- Dataset excerpts

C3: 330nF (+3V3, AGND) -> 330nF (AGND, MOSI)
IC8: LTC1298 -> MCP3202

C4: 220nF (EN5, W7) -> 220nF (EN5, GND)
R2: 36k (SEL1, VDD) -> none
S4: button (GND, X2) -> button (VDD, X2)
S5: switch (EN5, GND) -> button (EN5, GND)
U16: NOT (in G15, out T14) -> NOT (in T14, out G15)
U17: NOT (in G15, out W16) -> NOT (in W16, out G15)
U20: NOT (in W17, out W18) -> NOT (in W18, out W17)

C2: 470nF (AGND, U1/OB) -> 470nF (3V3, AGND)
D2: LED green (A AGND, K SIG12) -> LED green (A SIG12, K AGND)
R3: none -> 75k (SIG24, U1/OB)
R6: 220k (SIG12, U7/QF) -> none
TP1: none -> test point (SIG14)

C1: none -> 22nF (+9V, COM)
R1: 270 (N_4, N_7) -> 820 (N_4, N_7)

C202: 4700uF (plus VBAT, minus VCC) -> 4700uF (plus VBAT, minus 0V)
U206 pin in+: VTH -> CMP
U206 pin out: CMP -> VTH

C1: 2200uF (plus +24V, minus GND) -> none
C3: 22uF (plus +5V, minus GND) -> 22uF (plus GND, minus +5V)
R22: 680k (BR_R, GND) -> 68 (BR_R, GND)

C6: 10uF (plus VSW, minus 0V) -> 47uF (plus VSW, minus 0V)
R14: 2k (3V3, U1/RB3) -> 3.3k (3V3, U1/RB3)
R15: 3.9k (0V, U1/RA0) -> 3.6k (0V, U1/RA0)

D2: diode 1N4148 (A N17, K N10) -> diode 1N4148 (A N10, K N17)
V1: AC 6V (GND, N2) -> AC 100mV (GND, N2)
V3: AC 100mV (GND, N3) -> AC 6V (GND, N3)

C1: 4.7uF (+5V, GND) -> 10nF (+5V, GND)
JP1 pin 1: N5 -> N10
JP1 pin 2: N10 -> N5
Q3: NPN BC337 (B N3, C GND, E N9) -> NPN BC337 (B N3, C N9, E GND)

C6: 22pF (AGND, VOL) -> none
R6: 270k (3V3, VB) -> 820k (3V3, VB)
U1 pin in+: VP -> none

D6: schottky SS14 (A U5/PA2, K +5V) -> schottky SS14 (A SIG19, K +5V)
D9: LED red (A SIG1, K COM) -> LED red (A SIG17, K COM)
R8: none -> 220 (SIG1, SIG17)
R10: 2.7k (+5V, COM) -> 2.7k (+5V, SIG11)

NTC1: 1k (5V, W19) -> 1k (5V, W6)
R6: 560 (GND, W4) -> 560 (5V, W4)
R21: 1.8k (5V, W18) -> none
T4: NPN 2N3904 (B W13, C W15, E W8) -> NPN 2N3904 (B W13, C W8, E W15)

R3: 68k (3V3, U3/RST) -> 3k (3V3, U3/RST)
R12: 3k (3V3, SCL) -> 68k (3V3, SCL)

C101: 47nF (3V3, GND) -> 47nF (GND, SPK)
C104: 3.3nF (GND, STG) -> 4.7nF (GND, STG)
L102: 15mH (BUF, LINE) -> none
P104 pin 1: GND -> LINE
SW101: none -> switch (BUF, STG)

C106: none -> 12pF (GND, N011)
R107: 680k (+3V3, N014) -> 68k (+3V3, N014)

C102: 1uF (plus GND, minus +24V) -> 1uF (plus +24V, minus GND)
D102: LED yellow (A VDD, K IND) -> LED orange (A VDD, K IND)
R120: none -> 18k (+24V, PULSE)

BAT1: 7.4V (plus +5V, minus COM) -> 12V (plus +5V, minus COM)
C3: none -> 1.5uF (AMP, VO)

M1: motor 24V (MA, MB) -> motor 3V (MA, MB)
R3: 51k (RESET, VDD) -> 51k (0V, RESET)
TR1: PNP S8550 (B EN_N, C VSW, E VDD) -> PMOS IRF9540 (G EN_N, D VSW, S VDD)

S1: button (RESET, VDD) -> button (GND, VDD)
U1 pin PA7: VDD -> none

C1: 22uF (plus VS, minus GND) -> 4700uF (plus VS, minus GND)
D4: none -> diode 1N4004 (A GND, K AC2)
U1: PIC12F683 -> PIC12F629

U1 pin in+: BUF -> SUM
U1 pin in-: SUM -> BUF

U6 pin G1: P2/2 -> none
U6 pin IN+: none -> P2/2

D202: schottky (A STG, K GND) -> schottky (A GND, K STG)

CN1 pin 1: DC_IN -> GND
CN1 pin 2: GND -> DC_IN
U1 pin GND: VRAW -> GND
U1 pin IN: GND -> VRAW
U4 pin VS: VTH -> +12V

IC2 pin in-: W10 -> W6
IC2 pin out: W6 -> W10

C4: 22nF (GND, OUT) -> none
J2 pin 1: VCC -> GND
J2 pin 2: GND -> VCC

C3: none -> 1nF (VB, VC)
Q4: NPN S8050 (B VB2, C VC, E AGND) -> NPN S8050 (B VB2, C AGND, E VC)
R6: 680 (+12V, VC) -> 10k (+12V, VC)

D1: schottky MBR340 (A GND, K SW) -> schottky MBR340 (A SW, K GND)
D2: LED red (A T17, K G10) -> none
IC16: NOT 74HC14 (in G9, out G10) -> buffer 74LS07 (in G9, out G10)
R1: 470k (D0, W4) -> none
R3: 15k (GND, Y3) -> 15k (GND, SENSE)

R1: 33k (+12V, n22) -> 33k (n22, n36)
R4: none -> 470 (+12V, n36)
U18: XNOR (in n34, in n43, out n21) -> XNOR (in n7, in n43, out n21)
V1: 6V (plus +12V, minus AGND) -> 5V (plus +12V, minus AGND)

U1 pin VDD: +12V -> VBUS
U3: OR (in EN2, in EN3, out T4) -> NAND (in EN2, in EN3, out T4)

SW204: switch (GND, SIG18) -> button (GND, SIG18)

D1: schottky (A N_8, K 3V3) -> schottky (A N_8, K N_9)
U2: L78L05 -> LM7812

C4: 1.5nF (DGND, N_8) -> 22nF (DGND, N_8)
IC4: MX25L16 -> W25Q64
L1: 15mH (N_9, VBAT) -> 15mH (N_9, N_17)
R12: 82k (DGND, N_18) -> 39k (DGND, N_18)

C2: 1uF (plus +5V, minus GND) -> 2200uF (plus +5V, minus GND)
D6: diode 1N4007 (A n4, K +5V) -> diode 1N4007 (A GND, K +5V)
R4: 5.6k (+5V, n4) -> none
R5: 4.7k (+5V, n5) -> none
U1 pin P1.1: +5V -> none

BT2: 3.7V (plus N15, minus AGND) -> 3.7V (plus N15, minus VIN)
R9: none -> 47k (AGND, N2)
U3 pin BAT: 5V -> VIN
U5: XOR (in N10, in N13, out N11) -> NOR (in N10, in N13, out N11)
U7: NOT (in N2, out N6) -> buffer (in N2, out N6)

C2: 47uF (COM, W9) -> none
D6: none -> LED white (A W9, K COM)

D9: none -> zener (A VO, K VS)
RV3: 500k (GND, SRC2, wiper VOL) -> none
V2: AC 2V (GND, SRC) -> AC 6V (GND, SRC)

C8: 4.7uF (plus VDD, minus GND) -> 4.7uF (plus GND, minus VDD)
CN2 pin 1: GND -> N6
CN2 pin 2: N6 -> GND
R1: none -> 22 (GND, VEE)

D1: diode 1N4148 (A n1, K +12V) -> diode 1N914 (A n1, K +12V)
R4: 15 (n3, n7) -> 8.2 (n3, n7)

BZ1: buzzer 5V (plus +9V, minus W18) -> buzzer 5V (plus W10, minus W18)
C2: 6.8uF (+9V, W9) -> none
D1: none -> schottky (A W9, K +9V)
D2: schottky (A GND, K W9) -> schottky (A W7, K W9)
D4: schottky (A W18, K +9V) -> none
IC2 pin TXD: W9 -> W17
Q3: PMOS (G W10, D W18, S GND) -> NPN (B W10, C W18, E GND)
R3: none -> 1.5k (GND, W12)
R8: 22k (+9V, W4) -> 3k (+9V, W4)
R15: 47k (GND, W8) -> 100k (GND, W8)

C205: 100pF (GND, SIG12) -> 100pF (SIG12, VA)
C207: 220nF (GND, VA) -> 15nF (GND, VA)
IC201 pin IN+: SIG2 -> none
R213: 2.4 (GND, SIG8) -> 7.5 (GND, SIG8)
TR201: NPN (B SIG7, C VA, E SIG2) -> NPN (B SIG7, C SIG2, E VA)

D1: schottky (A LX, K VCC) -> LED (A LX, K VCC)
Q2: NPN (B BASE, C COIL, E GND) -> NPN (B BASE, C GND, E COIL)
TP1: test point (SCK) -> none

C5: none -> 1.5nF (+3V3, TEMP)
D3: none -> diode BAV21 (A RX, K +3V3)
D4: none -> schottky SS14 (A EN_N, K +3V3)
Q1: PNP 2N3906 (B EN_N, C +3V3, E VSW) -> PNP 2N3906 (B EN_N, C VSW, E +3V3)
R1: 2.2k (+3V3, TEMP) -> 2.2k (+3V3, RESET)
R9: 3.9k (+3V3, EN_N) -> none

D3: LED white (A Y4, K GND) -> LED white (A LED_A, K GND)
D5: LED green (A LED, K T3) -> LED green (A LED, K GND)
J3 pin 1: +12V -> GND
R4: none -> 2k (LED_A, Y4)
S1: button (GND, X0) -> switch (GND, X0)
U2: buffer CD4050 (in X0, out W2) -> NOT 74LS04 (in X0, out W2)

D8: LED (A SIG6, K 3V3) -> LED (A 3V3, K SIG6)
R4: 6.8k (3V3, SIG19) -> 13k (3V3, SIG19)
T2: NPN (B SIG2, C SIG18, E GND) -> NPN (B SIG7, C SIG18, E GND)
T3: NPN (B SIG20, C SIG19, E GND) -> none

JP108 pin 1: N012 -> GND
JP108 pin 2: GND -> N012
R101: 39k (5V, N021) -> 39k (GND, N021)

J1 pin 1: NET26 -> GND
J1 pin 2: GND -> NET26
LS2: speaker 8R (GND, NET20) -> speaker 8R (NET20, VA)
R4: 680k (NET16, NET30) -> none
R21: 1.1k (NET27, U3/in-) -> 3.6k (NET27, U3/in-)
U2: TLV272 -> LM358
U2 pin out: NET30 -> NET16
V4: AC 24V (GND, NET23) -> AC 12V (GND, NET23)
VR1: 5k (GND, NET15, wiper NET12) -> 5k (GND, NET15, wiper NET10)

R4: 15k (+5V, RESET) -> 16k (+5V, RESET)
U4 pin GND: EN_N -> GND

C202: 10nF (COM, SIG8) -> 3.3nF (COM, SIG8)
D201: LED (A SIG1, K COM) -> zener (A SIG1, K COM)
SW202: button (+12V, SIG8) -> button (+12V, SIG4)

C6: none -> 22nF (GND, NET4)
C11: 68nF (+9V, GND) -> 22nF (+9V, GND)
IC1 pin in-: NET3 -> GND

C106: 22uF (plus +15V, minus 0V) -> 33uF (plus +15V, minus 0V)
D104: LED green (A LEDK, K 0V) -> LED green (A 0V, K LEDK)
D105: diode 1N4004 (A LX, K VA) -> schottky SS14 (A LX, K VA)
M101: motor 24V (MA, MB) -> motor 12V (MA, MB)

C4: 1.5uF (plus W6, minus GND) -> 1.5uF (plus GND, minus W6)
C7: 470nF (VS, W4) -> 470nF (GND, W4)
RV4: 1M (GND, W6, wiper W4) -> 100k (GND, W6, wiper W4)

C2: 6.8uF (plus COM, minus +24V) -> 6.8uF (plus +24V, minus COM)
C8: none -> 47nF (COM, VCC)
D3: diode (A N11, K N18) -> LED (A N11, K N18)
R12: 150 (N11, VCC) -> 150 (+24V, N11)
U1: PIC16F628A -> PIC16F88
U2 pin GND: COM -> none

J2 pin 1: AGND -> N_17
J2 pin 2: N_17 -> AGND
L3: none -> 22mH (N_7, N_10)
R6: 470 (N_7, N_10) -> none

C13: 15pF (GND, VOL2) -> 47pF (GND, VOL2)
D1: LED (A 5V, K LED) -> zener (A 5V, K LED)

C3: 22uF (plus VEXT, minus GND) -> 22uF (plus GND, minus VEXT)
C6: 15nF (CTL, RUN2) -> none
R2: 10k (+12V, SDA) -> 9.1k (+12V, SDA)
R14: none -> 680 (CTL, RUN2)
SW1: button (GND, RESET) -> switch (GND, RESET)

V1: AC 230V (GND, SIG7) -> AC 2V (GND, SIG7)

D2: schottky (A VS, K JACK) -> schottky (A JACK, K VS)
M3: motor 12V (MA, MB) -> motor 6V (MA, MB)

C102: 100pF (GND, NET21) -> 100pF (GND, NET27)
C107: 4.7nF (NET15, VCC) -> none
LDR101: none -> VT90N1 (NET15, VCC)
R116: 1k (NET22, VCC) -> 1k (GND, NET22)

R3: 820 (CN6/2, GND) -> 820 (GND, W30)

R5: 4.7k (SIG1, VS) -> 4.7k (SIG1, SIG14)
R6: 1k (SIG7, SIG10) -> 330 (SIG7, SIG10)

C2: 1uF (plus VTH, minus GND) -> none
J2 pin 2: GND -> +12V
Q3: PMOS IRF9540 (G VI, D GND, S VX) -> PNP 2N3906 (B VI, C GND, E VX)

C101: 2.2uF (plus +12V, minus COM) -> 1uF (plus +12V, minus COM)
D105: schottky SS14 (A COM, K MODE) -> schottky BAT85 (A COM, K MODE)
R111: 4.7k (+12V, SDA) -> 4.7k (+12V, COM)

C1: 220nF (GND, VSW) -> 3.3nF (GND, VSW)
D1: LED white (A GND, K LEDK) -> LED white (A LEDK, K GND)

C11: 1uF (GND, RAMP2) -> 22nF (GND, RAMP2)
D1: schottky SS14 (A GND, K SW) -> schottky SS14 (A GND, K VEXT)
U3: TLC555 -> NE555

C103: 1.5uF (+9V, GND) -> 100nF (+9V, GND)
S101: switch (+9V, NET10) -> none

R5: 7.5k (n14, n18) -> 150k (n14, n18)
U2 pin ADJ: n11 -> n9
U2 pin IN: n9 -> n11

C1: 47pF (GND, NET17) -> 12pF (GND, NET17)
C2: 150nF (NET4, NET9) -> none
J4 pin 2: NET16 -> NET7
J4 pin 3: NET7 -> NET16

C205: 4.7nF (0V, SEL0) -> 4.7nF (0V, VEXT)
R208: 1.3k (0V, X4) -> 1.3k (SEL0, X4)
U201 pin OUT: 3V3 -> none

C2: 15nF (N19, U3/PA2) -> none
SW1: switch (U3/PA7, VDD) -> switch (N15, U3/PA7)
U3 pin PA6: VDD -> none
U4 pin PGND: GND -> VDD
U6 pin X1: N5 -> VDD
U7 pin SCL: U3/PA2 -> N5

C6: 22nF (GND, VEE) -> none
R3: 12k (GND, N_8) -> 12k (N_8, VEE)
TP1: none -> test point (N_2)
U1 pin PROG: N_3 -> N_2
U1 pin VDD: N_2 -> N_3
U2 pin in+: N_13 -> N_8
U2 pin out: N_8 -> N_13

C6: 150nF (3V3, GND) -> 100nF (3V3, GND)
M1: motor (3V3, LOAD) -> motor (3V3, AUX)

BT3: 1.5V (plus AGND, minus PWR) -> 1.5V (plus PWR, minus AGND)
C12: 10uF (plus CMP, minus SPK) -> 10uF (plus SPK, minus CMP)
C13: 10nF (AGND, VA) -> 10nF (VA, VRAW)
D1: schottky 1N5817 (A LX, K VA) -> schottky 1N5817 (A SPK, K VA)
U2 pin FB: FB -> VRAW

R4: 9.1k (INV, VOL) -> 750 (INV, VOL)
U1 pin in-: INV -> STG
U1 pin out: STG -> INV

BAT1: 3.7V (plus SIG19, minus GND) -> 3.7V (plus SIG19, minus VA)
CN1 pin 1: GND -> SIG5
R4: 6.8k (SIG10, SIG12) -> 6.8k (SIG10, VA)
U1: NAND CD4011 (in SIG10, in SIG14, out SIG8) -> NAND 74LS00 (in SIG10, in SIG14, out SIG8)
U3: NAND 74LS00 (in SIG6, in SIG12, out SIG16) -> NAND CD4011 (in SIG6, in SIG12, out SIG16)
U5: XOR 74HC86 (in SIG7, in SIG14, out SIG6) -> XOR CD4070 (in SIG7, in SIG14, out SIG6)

- Exercise objective
Only one stretch of the records above is wanted: the lines between the one holding "C6: 150nF (3V3, GND) -> 100nF (3V3, GND)" and the one holding "U2 pin FB: FB -> VRAW", inclusive, reproduced exactly.

- Solution below
C6: 150nF (3V3, GND) -> 100nF (3V3, GND)
M1: motor (3V3, LOAD) -> motor (3V3, AUX)

BT3: 1.5V (plus AGND, minus PWR) -> 1.5V (plus PWR, minus AGND)
C12: 10uF (plus CMP, minus SPK) -> 10uF (plus SPK, minus CMP)
C13: 10nF (AGND, VA) -> 10nF (VA, VRAW)
D1: schottky 1N5817 (A LX, K VA) -> schottky 1N5817 (A SPK, K VA)
U2 pin FB: FB -> VRAW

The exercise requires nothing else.